» **Instructions to follow**: Nothing after the line containing "HALL2: A3144 -> KY-003" belongs in the answer; write out exactly every line from the start of the material up to it, including it.

» **Data supplied**:
# # #

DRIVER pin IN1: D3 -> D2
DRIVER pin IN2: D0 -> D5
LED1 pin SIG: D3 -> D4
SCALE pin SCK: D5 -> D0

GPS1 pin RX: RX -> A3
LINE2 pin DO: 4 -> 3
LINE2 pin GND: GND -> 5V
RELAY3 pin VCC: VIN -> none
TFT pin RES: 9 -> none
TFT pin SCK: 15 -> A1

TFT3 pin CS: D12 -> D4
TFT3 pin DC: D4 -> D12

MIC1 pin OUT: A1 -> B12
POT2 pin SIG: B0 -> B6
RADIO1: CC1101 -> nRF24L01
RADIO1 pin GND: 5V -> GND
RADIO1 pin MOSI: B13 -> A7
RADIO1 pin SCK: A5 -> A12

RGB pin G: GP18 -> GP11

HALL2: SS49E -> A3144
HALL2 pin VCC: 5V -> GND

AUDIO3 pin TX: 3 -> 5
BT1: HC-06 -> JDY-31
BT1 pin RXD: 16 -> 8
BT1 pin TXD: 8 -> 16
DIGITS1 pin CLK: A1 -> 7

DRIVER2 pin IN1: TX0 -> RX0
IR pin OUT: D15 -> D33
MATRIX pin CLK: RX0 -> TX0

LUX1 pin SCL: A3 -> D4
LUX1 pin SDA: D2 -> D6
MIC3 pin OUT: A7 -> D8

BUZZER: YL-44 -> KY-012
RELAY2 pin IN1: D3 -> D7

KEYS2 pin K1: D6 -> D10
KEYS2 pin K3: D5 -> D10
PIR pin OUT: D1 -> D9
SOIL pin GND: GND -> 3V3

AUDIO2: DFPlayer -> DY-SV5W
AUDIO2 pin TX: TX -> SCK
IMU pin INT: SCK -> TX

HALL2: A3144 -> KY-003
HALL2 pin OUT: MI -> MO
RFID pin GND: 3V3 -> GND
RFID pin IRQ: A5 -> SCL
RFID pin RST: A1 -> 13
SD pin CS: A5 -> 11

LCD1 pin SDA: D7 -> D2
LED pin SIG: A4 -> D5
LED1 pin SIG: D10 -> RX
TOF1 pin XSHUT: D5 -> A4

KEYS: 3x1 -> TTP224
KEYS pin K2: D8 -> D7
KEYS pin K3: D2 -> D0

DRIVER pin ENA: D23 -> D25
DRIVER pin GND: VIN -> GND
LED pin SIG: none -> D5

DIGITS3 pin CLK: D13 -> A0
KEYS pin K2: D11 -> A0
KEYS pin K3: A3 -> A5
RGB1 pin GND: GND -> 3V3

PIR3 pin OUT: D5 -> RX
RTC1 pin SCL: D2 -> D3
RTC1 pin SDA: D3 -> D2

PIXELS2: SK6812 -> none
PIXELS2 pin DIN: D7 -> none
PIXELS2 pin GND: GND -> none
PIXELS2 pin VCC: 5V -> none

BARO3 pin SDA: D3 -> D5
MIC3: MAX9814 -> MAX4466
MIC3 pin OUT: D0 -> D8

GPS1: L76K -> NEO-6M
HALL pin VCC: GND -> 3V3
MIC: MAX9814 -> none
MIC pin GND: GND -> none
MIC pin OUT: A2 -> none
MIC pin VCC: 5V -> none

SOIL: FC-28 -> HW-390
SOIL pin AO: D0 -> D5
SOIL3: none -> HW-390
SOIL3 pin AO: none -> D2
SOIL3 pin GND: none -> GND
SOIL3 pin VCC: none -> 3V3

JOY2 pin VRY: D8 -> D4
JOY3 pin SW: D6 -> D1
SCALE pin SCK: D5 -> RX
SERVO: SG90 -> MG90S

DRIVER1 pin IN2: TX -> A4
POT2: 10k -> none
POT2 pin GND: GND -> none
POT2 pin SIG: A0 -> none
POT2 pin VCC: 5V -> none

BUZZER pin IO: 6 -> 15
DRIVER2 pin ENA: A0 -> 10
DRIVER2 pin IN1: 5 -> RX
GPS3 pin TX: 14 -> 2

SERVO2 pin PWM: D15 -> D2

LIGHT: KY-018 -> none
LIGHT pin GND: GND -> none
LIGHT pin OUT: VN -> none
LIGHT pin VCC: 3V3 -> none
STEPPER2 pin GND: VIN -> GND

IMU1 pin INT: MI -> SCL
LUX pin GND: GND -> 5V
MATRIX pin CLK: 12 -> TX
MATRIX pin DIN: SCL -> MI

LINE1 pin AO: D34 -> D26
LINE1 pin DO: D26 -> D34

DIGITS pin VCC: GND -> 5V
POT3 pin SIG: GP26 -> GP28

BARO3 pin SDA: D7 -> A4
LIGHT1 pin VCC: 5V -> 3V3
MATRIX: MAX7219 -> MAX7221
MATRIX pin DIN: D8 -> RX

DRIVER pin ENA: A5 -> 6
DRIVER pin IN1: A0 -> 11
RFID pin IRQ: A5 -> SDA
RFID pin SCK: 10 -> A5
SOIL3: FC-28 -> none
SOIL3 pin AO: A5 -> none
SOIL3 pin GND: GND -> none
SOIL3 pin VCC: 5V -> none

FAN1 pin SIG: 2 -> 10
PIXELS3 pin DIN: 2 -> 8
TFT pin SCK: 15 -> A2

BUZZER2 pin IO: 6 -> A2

# # #

» **Your response**:
DRIVER pin IN1: D3 -> D2
DRIVER pin IN2: D0 -> D5
LED1 pin SIG: D3 -> D4
SCALE pin SCK: D5 -> D0

GPS1 pin RX: RX -> A3
LINE2 pin DO: 4 -> 3
LINE2 pin GND: GND -> 5V
RELAY3 pin VCC: VIN -> none
TFT pin RES: 9 -> none
TFT pin SCK: 15 -> A1

TFT3 pin CS: D12 -> D4
TFT3 pin DC: D4 -> D12

MIC1 pin OUT: A1 -> B12
POT2 pin SIG: B0 -> B6
RADIO1: CC1101 -> nRF24L01
RADIO1 pin GND: 5V -> GND
RADIO1 pin MOSI: B13 -> A7
RADIO1 pin SCK: A5 -> A12

RGB pin G: GP18 -> GP11

HALL2: SS49E -> A3144
HALL2 pin VCC: 5V -> GND

AUDIO3 pin TX: 3 -> 5
BT1: HC-06 -> JDY-31
BT1 pin RXD: 16 -> 8
BT1 pin TXD: 8 -> 16
DIGITS1 pin CLK: A1 -> 7

DRIVER2 pin IN1: TX0 -> RX0
IR pin OUT: D15 -> D33
MATRIX pin CLK: RX0 -> TX0

LUX1 pin SCL: A3 -> D4
LUX1 pin SDA: D2 -> D6
MIC3 pin OUT: A7 -> D8

BUZZER: YL-44 -> KY-012
RELAY2 pin IN1: D3 -> D7

KEYS2 pin K1: D6 -> D10
KEYS2 pin K3: D5 -> D10
PIR pin OUT: D1 -> D9
SOIL pin GND: GND -> 3V3

AUDIO2: DFPlayer -> DY-SV5W
AUDIO2 pin TX: TX -> SCK
IMU pin INT: SCK -> TX

HALL2: A3144 -> KY-003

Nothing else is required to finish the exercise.